- **DESCRIPTION OF THE TASK**
Starting with the first line of the data that follows, transcribe every line verbatim until the line containing "green spray bottle: 0 -> 2" has been transcribed.

- **Object change listings**

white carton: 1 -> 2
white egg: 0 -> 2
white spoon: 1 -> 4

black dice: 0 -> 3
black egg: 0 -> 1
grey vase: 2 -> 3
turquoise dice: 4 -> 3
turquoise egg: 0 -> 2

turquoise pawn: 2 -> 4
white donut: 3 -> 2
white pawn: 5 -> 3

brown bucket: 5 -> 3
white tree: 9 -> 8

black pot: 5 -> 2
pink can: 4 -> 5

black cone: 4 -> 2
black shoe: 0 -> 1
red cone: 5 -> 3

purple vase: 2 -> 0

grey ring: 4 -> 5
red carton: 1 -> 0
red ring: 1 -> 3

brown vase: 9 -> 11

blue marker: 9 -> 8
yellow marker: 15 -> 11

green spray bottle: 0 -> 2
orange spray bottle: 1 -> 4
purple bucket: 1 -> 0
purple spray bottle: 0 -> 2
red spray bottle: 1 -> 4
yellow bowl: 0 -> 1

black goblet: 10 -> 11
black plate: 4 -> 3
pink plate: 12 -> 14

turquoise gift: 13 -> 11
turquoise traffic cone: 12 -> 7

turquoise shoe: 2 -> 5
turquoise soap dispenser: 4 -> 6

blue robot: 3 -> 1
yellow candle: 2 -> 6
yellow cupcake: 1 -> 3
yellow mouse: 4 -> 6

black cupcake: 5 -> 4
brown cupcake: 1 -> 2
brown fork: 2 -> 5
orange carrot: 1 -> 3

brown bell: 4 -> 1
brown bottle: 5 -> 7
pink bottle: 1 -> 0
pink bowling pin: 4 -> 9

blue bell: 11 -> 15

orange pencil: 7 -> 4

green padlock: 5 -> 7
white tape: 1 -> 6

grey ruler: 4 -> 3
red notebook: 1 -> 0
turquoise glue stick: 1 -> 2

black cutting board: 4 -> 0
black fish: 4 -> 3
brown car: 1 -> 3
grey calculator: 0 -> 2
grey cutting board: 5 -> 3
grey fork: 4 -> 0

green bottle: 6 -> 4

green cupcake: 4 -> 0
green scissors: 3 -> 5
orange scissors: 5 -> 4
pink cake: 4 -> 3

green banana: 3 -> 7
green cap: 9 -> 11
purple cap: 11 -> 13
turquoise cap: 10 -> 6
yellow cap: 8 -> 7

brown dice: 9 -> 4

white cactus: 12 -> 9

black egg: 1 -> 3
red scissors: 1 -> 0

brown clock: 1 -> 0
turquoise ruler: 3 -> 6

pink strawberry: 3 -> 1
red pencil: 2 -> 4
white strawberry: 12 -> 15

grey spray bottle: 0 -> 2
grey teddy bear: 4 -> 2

- **SOLVED PROBLEM**
white carton: 1 -> 2
white egg: 0 -> 2
white spoon: 1 -> 4

black dice: 0 -> 3
black egg: 0 -> 1
grey vase: 2 -> 3
turquoise dice: 4 -> 3
turquoise egg: 0 -> 2

turquoise pawn: 2 -> 4
white donut: 3 -> 2
white pawn: 5 -> 3

brown bucket: 5 -> 3
white tree: 9 -> 8

black pot: 5 -> 2
pink can: 4 -> 5

black cone: 4 -> 2
black shoe: 0 -> 1
red cone: 5 -> 3

purple vase: 2 -> 0

grey ring: 4 -> 5
red carton: 1 -> 0
red ring: 1 -> 3

brown vase: 9 -> 11

blue marker: 9 -> 8
yellow marker: 15 -> 11

green spray bottle: 0 -> 2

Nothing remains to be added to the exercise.